THE PROBLEM: For the listing beneath, state how many lines contain the string "diode". Give the number by itself.

DATA TO EXAMINE:
★ ★ ★ ★ ★ ★ ★
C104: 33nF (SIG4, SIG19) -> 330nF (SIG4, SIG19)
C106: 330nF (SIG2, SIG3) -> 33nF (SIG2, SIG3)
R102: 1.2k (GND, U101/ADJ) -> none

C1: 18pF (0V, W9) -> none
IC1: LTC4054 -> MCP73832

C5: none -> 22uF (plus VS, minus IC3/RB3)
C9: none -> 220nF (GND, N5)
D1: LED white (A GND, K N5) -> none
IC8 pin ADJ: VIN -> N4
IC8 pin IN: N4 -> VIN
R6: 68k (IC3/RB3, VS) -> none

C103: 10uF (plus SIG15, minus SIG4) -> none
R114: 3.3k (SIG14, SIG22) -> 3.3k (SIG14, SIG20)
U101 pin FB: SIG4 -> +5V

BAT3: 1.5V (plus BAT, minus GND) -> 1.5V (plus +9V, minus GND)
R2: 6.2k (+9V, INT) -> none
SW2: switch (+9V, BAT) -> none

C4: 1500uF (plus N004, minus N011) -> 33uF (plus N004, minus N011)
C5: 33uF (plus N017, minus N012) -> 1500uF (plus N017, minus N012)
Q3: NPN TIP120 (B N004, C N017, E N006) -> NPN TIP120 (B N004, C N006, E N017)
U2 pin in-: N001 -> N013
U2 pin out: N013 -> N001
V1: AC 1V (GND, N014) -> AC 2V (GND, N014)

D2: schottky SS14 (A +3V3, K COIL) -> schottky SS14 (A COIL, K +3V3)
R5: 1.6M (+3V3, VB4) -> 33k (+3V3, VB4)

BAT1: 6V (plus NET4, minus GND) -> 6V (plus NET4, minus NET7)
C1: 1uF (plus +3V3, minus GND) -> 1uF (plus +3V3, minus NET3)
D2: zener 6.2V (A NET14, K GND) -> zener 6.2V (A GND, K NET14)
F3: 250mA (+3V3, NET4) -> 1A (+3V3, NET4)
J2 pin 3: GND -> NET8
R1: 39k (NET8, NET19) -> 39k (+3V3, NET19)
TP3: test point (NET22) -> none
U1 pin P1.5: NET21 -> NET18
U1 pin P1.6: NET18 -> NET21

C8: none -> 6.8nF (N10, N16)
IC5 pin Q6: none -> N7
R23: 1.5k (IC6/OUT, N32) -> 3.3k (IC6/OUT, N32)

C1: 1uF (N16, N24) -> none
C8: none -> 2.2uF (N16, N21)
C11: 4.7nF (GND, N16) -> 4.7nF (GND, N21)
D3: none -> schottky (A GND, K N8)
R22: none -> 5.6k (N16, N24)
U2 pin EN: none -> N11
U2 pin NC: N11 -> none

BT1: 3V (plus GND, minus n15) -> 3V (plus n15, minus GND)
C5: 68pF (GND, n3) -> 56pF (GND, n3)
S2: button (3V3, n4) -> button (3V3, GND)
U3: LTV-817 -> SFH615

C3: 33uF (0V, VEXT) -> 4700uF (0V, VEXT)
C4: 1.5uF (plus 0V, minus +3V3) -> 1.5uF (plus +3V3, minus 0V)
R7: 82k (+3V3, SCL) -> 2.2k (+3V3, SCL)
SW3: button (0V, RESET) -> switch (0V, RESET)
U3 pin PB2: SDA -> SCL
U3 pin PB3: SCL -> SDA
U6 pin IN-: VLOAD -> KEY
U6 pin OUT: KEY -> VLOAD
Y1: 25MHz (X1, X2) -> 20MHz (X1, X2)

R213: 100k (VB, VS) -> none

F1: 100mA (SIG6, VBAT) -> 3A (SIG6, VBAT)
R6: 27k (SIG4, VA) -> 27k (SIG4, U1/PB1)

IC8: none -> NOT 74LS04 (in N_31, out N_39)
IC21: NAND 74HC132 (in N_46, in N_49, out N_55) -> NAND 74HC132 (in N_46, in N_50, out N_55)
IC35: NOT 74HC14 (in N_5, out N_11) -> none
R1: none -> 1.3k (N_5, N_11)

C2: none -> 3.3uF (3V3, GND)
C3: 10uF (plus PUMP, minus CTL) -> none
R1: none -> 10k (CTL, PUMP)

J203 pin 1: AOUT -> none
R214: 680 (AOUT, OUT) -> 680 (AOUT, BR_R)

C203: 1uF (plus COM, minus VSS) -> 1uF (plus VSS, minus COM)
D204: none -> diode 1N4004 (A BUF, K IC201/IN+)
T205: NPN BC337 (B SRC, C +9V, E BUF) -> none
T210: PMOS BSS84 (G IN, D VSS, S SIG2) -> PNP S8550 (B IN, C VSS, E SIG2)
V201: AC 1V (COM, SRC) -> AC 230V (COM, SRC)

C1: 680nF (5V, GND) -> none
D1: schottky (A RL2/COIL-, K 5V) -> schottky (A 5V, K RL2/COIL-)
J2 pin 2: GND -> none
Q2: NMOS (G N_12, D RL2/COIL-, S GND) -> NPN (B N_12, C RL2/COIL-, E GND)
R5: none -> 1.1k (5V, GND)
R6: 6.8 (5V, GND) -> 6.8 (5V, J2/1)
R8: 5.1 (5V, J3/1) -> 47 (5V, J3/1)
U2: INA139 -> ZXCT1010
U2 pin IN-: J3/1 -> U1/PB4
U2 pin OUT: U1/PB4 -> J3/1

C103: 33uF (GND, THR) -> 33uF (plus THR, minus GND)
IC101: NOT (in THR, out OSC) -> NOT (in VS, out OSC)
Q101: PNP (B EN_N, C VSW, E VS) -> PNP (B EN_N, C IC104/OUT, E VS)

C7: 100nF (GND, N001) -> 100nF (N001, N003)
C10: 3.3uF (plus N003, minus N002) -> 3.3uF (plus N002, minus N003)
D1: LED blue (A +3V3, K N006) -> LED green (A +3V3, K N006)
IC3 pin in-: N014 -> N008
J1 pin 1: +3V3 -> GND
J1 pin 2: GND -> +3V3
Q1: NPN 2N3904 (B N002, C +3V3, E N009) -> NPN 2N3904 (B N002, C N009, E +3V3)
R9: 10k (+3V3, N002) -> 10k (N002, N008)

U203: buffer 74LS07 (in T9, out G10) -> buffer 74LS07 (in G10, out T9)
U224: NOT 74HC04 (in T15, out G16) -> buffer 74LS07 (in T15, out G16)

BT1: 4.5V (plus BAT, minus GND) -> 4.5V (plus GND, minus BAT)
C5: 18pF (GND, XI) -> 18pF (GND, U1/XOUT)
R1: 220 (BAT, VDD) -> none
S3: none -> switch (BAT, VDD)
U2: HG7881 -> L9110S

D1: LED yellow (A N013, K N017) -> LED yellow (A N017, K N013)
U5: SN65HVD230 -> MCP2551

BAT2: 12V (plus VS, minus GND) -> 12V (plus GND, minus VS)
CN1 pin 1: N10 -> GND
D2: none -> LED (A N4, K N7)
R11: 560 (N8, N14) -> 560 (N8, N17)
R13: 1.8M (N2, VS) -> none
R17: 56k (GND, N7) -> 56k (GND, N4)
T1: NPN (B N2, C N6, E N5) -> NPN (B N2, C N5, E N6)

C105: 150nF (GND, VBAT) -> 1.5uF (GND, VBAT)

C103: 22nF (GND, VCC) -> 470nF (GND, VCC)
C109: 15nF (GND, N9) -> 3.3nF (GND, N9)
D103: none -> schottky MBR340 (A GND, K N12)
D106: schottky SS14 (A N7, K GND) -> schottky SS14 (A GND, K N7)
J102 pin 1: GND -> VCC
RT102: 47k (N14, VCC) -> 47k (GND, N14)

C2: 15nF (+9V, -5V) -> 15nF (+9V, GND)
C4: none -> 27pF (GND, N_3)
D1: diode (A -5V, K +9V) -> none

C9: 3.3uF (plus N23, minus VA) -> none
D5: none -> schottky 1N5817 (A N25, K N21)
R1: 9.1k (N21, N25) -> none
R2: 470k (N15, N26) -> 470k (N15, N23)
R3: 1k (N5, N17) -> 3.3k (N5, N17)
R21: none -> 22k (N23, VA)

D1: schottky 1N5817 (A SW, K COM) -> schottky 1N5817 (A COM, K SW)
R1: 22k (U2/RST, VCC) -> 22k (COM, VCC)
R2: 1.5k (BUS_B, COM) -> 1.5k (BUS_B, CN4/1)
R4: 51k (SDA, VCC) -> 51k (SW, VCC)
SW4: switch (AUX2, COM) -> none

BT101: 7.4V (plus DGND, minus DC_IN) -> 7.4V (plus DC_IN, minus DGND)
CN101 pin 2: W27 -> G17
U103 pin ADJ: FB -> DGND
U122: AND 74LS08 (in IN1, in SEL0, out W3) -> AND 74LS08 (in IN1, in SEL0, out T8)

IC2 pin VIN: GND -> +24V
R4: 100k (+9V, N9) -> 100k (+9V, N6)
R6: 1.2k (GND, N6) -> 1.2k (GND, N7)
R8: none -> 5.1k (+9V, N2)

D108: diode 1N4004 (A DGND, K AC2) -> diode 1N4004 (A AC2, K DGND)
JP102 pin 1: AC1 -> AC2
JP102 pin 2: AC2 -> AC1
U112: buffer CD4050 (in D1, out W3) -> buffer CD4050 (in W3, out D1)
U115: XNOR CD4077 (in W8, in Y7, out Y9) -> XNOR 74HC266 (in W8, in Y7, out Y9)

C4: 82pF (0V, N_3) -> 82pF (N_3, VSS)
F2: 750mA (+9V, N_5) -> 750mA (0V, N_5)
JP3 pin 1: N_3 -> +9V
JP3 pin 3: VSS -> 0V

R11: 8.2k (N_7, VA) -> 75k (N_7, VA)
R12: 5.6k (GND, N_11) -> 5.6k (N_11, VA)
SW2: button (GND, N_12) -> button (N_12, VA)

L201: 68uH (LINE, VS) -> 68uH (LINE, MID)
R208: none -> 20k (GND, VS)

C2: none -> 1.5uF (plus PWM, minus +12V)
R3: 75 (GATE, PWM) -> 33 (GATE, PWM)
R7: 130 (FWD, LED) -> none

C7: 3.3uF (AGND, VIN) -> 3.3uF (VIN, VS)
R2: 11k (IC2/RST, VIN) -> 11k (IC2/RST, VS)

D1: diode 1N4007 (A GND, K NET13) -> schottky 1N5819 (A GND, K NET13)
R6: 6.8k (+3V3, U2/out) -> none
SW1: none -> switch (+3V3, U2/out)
★ ★ ★ ★ ★ ★ ★
EXERCISE SOLUTION: 4